Exercise prompt
Every line below that holds the string "yellow" must be copied.

>>>>

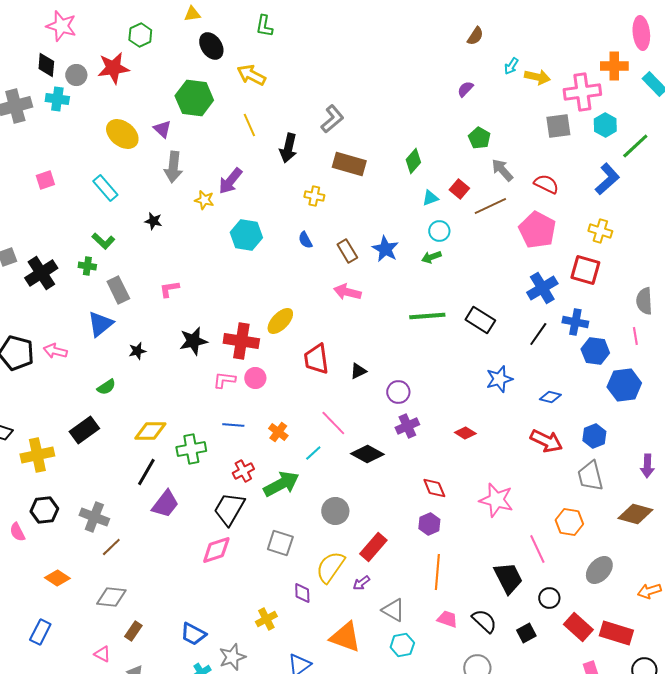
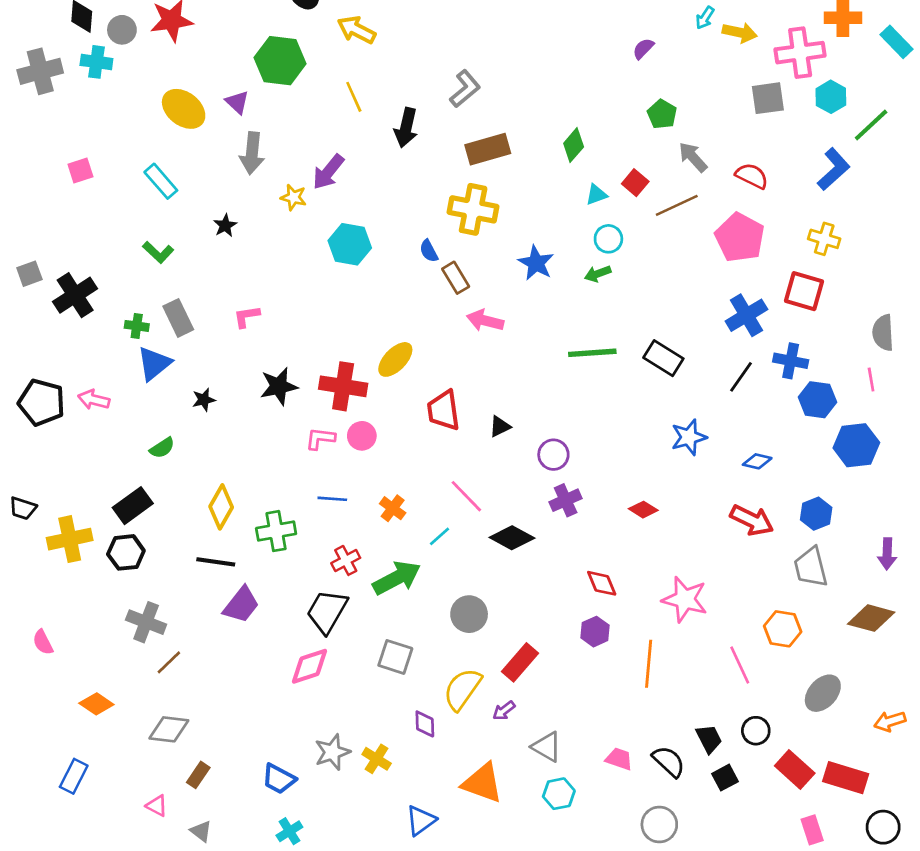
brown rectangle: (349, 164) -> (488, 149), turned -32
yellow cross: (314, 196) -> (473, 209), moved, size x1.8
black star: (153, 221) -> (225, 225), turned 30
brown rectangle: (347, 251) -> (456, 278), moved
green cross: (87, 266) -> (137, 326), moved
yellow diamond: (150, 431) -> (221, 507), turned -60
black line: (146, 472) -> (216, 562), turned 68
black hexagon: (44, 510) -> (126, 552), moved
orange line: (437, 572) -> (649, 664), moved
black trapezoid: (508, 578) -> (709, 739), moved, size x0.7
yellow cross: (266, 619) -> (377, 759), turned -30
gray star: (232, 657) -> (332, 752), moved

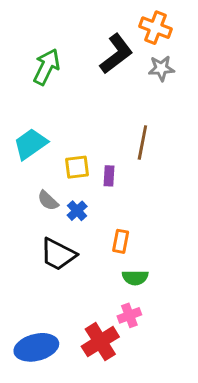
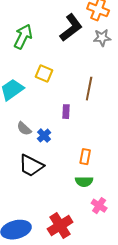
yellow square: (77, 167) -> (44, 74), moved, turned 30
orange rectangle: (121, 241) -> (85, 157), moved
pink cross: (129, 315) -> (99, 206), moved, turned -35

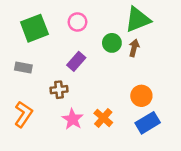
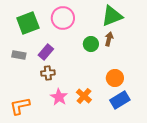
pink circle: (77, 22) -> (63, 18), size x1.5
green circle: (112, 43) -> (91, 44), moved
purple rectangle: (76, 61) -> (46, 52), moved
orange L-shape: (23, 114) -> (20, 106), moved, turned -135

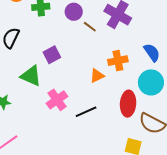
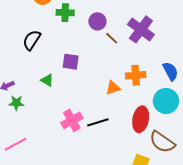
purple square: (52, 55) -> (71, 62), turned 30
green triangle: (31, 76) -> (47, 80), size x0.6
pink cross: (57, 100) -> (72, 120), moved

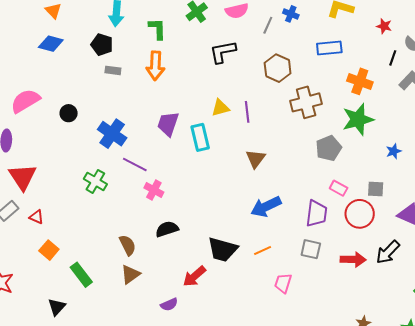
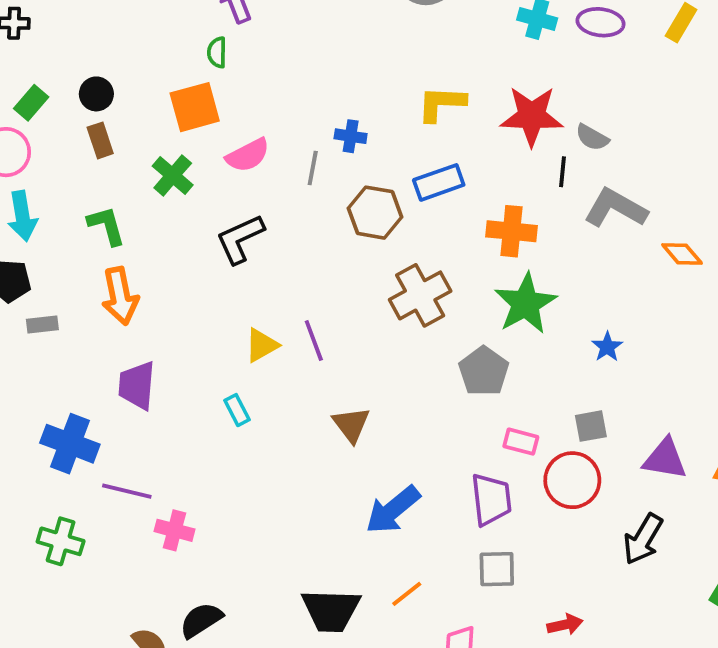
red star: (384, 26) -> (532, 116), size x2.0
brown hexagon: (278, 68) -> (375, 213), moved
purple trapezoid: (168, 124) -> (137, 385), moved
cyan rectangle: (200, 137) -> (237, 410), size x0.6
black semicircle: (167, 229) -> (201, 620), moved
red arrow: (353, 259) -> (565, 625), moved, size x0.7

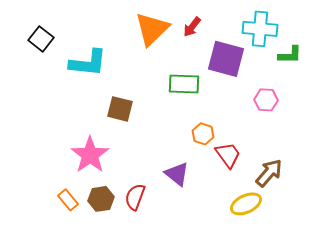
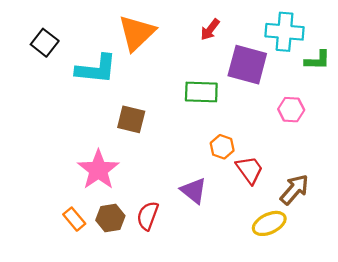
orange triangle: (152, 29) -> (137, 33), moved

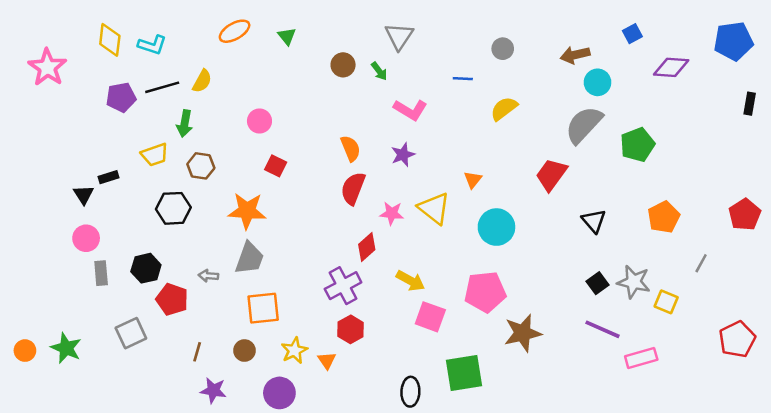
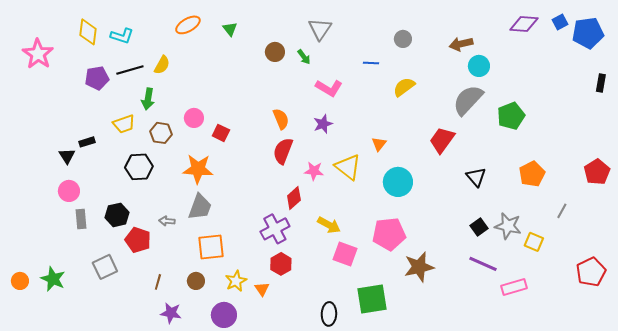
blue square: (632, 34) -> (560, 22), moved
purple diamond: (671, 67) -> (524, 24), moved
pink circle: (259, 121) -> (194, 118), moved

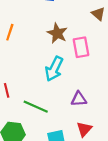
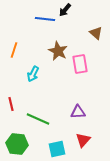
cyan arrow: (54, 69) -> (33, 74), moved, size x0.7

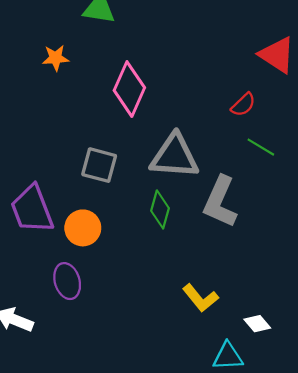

<<<<
>>>>

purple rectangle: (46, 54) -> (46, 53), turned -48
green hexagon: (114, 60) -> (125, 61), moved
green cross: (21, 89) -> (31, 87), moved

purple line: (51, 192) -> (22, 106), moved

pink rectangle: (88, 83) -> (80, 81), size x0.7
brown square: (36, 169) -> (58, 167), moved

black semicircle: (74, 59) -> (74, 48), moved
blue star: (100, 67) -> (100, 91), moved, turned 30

<<<<

Result of the task
yellow cross: (314, 196) -> (473, 209), moved, size x1.8
yellow diamond: (150, 431) -> (221, 507), turned -60
yellow cross: (266, 619) -> (377, 759), turned -30
yellow square: (77, 167) -> (44, 74), moved, turned 30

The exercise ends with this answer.